:: WHAT YOU HAVE TO DO ::
In the entries below, find each line with the word "rows" and return it.

:: STORED DATA ::

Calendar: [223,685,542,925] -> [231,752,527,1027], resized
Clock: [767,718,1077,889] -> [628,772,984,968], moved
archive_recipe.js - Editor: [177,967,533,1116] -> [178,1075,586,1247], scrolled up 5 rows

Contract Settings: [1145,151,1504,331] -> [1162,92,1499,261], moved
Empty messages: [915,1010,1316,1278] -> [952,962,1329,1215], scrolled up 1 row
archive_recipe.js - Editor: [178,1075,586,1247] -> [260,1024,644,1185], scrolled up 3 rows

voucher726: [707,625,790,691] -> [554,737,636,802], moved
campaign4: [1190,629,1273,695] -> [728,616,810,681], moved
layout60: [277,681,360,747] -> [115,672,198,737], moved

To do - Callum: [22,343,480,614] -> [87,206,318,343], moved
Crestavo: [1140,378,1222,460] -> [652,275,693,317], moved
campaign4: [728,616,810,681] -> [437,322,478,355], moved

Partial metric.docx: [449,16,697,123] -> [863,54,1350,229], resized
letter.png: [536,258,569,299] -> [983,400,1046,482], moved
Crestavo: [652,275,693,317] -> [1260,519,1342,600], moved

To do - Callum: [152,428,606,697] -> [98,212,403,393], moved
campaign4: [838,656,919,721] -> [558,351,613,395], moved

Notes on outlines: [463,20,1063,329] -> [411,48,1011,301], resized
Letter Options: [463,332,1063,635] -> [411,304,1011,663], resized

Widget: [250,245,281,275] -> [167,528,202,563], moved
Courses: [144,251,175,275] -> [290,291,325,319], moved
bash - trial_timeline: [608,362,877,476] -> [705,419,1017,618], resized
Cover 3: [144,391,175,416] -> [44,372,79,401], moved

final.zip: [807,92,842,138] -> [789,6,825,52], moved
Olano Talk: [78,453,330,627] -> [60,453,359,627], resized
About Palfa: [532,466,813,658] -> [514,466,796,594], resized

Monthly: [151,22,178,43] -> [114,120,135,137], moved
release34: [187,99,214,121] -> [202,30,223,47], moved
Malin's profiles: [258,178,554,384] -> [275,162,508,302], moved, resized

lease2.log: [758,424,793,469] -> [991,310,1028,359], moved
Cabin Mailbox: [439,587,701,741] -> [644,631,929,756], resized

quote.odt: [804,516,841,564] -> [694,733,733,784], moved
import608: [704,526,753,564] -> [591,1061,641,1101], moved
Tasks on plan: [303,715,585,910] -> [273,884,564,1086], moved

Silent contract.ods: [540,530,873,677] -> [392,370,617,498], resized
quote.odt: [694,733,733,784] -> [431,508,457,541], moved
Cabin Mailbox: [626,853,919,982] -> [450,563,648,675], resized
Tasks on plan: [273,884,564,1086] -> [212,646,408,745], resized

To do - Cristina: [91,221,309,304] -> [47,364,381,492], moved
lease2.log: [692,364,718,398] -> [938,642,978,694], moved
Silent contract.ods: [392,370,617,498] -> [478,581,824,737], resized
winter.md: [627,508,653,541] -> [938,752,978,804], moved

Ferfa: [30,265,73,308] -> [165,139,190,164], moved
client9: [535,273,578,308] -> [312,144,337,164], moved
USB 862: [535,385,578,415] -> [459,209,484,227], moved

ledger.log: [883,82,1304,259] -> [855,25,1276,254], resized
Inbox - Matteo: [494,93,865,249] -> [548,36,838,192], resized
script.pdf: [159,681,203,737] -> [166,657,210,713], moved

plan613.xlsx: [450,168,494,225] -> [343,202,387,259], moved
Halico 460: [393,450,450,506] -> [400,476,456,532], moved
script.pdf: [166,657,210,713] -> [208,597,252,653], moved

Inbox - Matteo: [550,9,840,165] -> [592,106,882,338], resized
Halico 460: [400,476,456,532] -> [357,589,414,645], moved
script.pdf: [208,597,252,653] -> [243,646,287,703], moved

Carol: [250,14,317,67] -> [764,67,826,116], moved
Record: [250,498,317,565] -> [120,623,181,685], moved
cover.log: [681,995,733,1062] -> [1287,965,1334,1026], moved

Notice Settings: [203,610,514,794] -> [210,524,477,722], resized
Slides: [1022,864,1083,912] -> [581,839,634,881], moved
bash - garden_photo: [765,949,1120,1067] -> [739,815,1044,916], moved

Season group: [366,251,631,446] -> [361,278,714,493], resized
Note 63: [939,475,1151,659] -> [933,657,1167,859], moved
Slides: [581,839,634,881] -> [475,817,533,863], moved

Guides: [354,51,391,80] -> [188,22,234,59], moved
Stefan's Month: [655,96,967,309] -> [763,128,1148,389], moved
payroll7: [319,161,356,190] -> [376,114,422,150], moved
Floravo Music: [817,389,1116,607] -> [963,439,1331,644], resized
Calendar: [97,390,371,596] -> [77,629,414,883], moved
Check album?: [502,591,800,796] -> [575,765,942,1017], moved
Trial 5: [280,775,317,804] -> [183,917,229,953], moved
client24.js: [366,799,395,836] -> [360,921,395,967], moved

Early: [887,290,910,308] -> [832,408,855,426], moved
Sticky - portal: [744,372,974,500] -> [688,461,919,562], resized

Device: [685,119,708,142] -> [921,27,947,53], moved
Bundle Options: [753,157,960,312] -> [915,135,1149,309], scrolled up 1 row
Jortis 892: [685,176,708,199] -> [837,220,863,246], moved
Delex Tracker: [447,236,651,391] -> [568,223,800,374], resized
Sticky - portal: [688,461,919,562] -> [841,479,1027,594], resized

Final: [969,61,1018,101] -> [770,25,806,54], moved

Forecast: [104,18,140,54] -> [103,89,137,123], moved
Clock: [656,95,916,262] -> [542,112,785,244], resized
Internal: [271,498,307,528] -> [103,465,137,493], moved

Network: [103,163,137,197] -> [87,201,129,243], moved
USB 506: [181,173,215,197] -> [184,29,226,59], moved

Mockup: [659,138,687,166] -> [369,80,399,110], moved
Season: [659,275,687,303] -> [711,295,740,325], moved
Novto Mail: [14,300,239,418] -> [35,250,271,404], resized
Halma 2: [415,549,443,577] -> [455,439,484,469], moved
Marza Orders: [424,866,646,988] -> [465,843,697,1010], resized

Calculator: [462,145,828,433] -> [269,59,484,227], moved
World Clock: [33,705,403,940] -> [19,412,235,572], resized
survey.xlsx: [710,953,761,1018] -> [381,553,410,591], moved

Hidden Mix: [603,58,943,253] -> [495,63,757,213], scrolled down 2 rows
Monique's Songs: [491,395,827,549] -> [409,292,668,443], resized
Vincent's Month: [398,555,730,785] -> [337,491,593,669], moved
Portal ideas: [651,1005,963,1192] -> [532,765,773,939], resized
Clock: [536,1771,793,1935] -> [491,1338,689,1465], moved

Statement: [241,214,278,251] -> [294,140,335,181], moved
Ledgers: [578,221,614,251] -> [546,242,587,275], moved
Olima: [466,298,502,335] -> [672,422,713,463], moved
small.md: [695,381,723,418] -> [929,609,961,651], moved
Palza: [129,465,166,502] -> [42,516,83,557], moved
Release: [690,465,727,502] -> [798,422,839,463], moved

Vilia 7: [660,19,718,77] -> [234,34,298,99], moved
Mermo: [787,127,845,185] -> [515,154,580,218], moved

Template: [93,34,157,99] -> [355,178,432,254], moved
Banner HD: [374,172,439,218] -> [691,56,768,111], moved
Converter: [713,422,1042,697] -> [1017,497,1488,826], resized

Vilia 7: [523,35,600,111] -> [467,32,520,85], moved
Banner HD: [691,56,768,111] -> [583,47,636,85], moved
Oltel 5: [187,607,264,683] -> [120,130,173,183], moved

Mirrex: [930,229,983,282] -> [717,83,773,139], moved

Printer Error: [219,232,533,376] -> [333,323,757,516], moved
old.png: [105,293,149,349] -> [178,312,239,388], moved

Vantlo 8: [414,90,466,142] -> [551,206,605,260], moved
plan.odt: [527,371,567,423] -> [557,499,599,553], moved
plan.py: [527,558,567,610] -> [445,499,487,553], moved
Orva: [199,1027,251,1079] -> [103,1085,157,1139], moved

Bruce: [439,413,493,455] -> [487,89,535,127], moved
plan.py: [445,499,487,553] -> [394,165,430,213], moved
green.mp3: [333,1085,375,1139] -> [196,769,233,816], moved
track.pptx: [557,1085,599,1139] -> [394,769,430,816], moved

:: REPLY TO THE EXERCISE ::
archive_recipe.js - Editor: [177,967,533,1116] -> [178,1075,586,1247], scrolled up 5 rows
archive_recipe.js - Editor: [178,1075,586,1247] -> [260,1024,644,1185], scrolled up 3 rows
Hidden Mix: [603,58,943,253] -> [495,63,757,213], scrolled down 2 rows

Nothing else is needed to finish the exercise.